The answer must be a word-for-word copy of the records below, with every picture left out.

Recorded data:
---

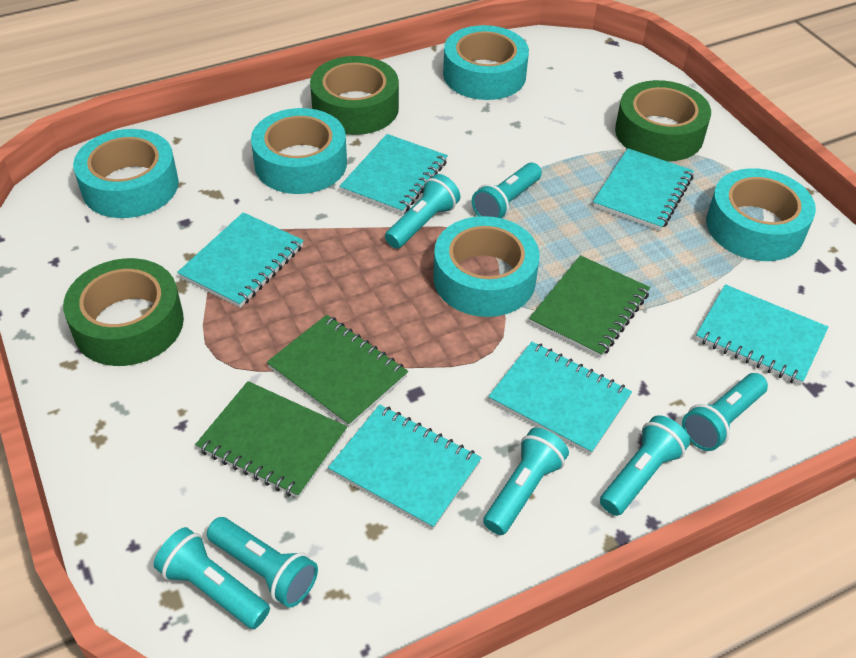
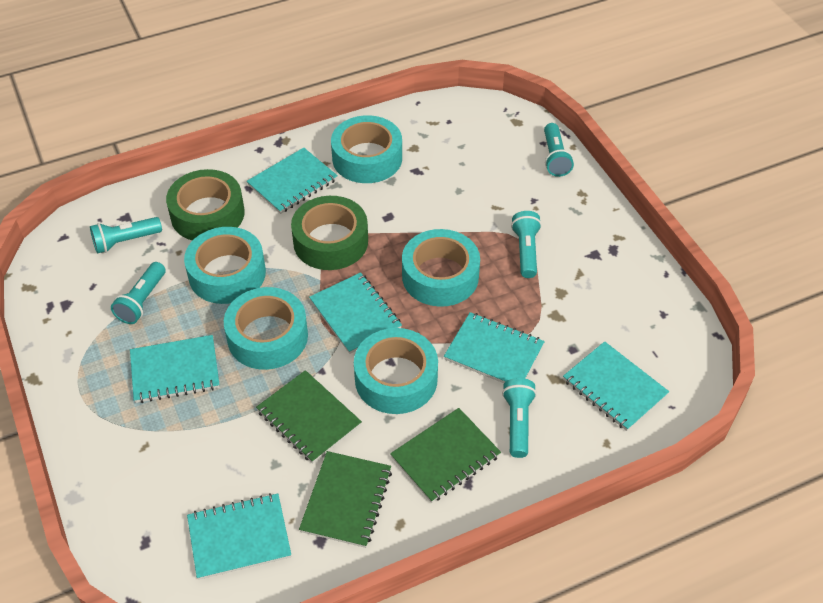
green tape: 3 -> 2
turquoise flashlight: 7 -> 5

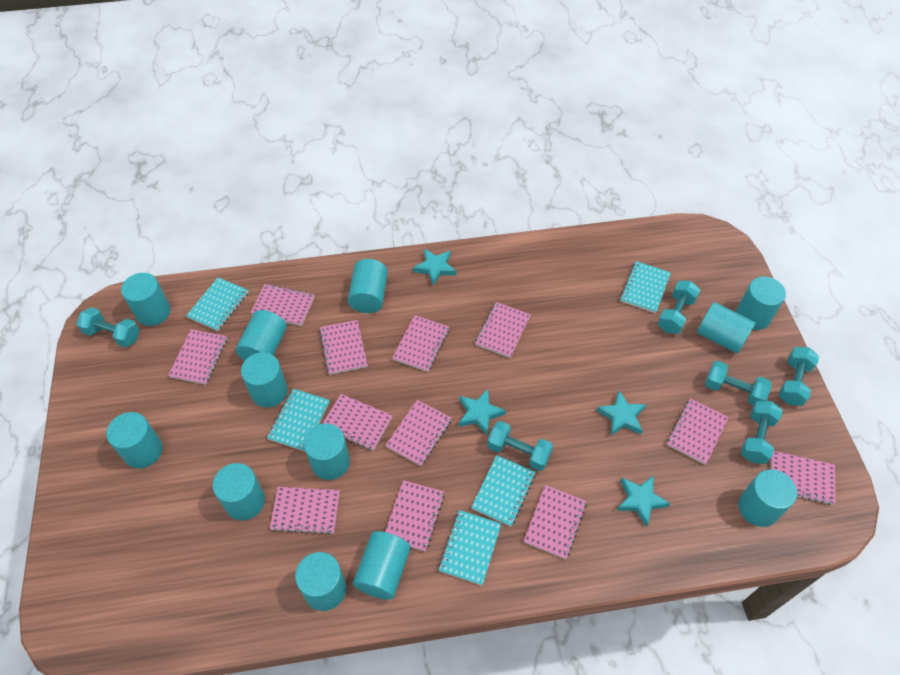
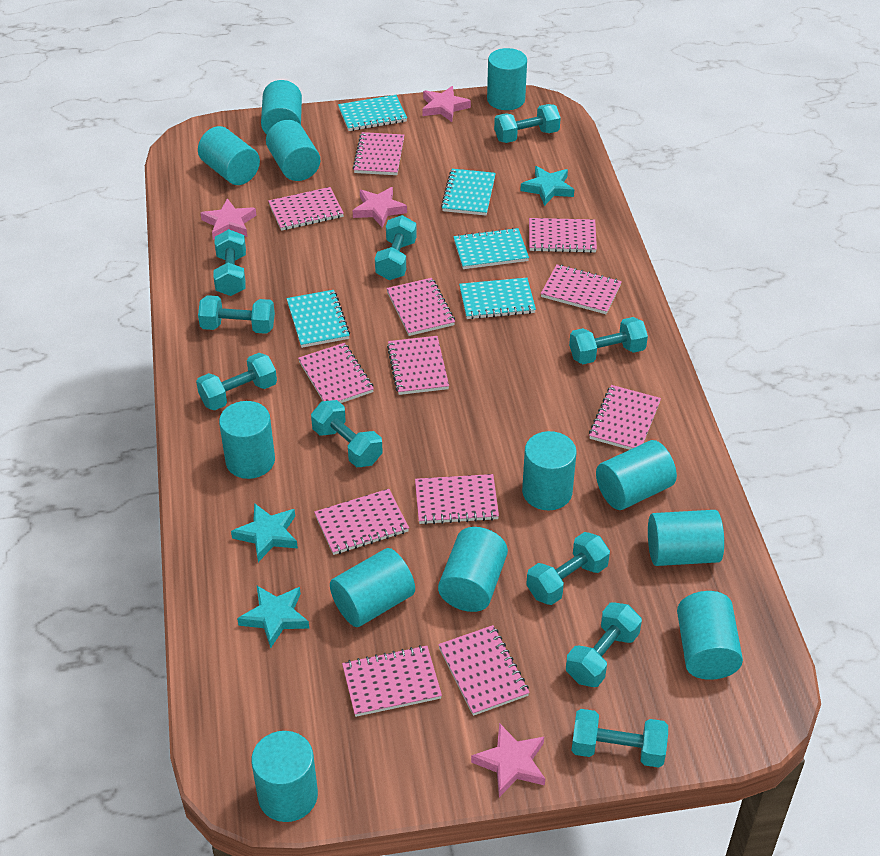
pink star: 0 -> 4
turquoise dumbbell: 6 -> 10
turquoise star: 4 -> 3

---

RESPONSE BOX:
green tape: 3 -> 2
turquoise flashlight: 7 -> 5

pink star: 0 -> 4
turquoise dumbbell: 6 -> 10
turquoise star: 4 -> 3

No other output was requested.